[Records for the exercise]

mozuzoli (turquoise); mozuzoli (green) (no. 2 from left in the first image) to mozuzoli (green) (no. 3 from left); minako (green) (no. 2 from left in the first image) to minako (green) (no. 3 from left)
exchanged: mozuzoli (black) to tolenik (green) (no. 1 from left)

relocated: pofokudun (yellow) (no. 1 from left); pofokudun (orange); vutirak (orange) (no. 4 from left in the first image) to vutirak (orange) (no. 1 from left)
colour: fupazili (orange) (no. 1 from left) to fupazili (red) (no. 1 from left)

...

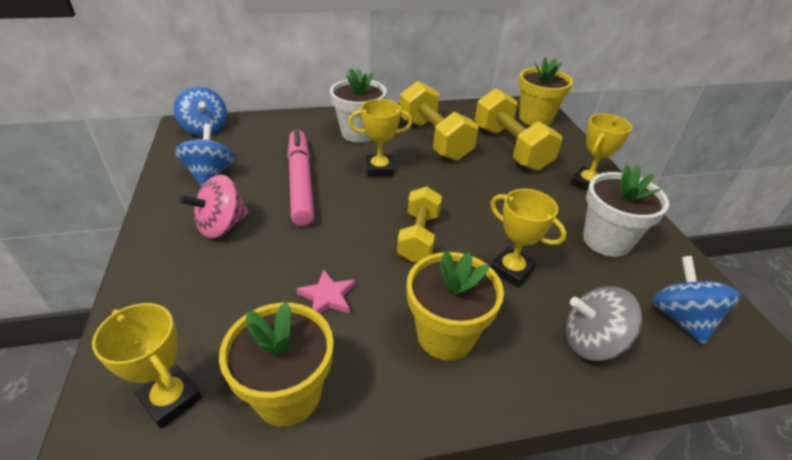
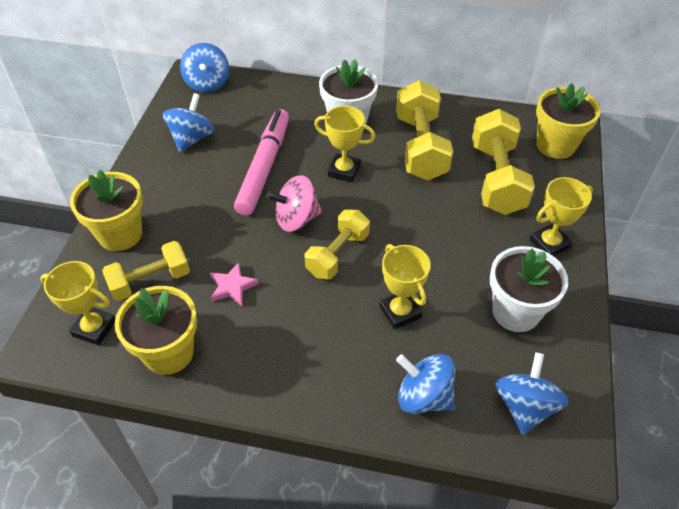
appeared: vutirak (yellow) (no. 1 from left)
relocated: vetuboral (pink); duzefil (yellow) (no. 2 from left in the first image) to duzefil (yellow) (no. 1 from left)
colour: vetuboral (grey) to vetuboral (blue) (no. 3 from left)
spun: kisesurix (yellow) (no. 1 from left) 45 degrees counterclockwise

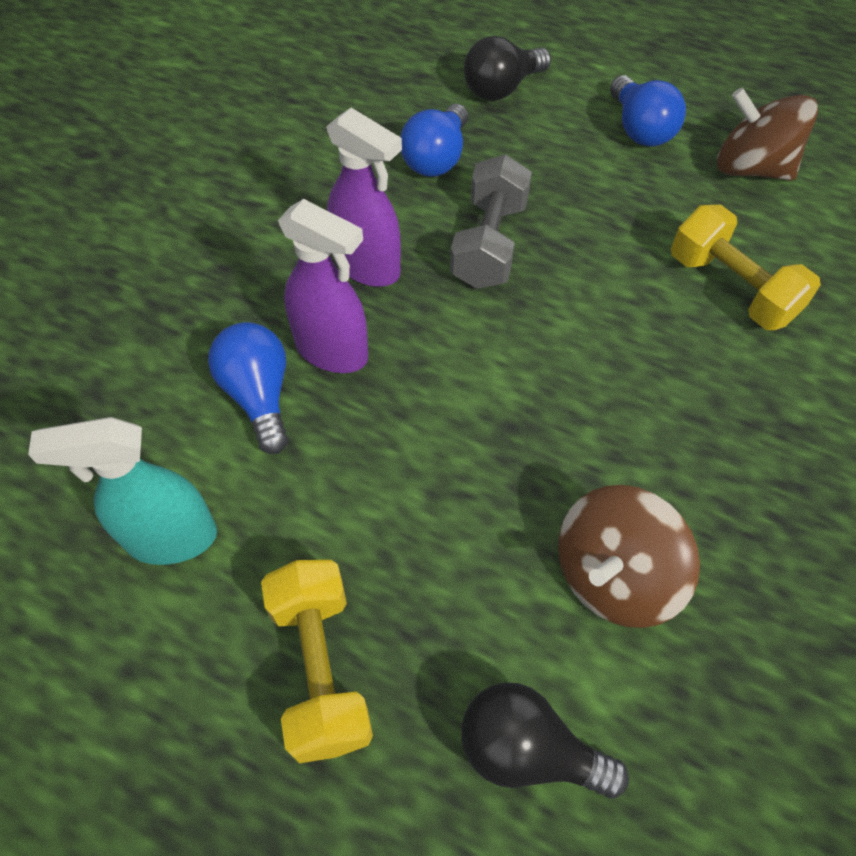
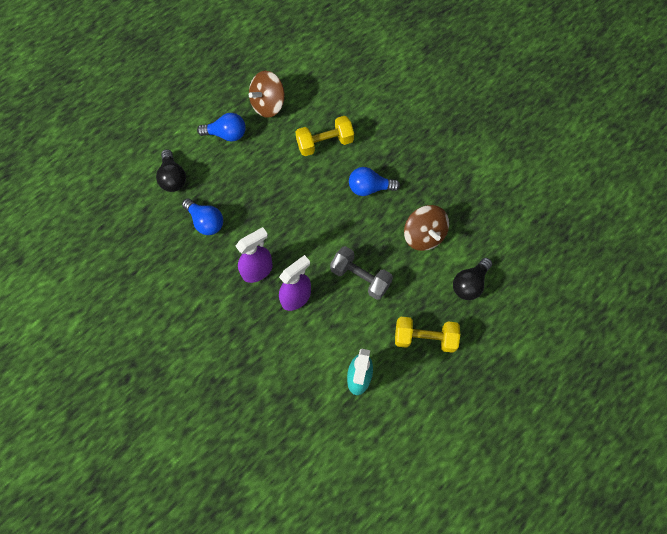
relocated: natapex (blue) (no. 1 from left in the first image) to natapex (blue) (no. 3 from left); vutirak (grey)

[What to work on] Using the entries above, give again exactly the lines from the line holding "mozuzoli (turquoise); mozuzoli" through the line holding "colour: fupazili (orange)". Include both end lines and nothing else.

[Output]
mozuzoli (turquoise); mozuzoli (green) (no. 2 from left in the first image) to mozuzoli (green) (no. 3 from left); minako (green) (no. 2 from left in the first image) to minako (green) (no. 3 from left)
exchanged: mozuzoli (black) to tolenik (green) (no. 1 from left)

relocated: pofokudun (yellow) (no. 1 from left); pofokudun (orange); vutirak (orange) (no. 4 from left in the first image) to vutirak (orange) (no. 1 from left)
colour: fupazili (orange) (no. 1 from left) to fupazili (red) (no. 1 from left)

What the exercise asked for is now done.